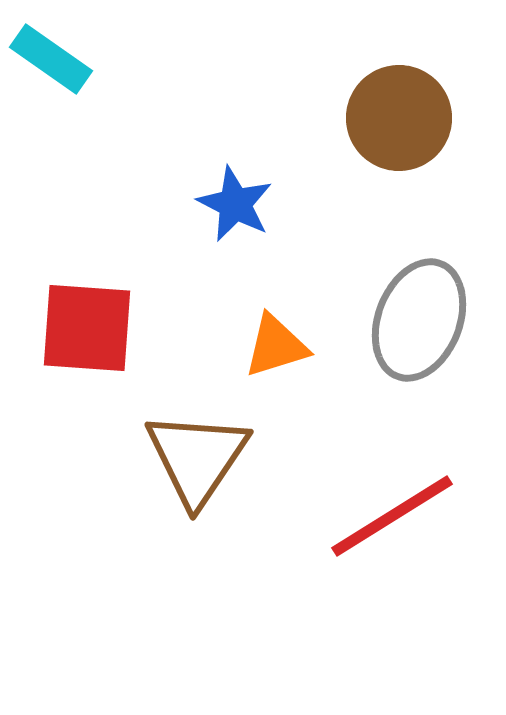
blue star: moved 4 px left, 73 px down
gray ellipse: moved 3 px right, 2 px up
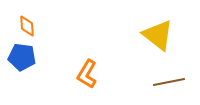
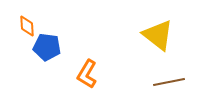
blue pentagon: moved 25 px right, 10 px up
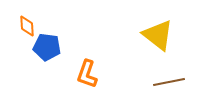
orange L-shape: rotated 12 degrees counterclockwise
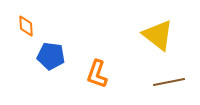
orange diamond: moved 1 px left
blue pentagon: moved 4 px right, 9 px down
orange L-shape: moved 10 px right
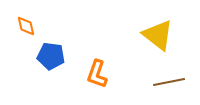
orange diamond: rotated 10 degrees counterclockwise
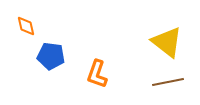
yellow triangle: moved 9 px right, 7 px down
brown line: moved 1 px left
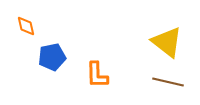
blue pentagon: moved 1 px right, 1 px down; rotated 20 degrees counterclockwise
orange L-shape: moved 1 px down; rotated 20 degrees counterclockwise
brown line: rotated 24 degrees clockwise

+---+

[WHAT NEEDS TO BE DONE] Reproduce every text line from the rows above word for word, leaving out the pictures.

[RESULT OF THE EXERCISE]
blue star: moved 4 px left, 73 px down
gray ellipse: moved 3 px right, 2 px up
blue pentagon: moved 25 px right, 10 px up
orange L-shape: rotated 12 degrees counterclockwise
orange diamond: moved 1 px left
blue pentagon: moved 4 px right, 9 px down
orange L-shape: moved 10 px right
orange diamond: rotated 10 degrees counterclockwise
yellow triangle: moved 9 px right, 7 px down
brown line: moved 1 px left
blue pentagon: moved 1 px right, 1 px down; rotated 20 degrees counterclockwise
orange L-shape: moved 1 px down; rotated 20 degrees counterclockwise
brown line: rotated 24 degrees clockwise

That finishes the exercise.